Instruction: Gather every line of the material below that contains the string "kern". Treat uppercase and lowercase letters as distinct.

Data shown:
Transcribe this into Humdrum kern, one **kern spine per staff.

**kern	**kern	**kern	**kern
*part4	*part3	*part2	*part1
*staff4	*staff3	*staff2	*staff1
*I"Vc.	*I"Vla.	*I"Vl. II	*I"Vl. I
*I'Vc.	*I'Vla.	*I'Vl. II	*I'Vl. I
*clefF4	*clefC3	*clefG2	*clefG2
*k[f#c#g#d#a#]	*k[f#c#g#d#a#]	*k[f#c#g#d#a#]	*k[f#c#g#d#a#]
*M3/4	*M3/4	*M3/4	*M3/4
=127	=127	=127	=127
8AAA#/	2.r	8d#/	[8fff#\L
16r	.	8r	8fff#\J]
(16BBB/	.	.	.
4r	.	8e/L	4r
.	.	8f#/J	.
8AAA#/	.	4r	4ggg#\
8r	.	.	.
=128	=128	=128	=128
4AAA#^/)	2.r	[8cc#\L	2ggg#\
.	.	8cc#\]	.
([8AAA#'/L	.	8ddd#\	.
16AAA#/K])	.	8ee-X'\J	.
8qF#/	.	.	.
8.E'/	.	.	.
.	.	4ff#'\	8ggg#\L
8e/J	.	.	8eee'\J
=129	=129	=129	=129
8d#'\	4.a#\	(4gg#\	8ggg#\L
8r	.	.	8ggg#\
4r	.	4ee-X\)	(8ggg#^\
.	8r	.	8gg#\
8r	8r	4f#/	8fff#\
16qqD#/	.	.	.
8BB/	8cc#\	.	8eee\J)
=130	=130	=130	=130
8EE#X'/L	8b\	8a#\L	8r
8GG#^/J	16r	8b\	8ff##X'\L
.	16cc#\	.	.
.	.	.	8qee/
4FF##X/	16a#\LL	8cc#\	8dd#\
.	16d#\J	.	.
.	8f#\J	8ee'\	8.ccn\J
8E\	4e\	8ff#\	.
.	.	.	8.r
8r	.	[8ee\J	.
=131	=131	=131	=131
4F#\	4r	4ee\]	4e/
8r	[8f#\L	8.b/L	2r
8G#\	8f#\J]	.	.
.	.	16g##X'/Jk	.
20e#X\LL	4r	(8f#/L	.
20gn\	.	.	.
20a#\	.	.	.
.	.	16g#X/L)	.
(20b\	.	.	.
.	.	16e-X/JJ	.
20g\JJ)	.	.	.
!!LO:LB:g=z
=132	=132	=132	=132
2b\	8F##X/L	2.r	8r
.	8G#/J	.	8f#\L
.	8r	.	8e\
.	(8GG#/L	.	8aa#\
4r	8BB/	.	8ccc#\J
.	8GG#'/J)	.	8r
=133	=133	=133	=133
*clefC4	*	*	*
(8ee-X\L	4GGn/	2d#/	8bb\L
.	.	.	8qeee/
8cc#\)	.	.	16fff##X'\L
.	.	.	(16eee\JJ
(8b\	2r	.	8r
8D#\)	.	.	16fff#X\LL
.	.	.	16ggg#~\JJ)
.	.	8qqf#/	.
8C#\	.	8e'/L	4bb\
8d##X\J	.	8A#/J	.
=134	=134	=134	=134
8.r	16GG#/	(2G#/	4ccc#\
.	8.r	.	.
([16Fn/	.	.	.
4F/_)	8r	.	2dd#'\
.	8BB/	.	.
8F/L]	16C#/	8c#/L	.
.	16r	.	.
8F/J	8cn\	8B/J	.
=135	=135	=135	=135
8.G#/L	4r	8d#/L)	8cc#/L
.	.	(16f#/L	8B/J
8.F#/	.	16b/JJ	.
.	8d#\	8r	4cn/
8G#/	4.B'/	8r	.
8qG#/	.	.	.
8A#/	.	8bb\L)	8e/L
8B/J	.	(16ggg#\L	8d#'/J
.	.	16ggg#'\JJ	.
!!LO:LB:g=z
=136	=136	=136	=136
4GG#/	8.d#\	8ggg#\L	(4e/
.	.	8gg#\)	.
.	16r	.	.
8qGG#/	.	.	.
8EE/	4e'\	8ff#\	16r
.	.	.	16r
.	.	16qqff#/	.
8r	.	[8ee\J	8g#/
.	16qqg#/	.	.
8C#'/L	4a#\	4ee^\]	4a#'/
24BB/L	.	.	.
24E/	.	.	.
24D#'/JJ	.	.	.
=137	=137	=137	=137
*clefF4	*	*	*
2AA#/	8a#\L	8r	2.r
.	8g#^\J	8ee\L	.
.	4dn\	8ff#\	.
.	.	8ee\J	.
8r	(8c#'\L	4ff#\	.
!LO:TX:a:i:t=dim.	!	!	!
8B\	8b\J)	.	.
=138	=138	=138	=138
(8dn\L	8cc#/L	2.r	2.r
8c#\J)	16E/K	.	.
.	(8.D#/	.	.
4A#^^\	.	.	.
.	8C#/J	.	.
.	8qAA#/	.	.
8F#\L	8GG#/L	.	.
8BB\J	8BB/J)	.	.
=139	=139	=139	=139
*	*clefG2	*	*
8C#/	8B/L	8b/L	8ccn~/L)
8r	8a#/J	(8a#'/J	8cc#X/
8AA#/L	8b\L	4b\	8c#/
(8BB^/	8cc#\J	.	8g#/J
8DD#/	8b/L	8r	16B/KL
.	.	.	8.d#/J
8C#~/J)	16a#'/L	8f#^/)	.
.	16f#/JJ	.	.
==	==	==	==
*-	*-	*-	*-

Completed task:
Transcribe this into Humdrum kern, one **kern spine per staff.
**kern	**kern	**kern	**kern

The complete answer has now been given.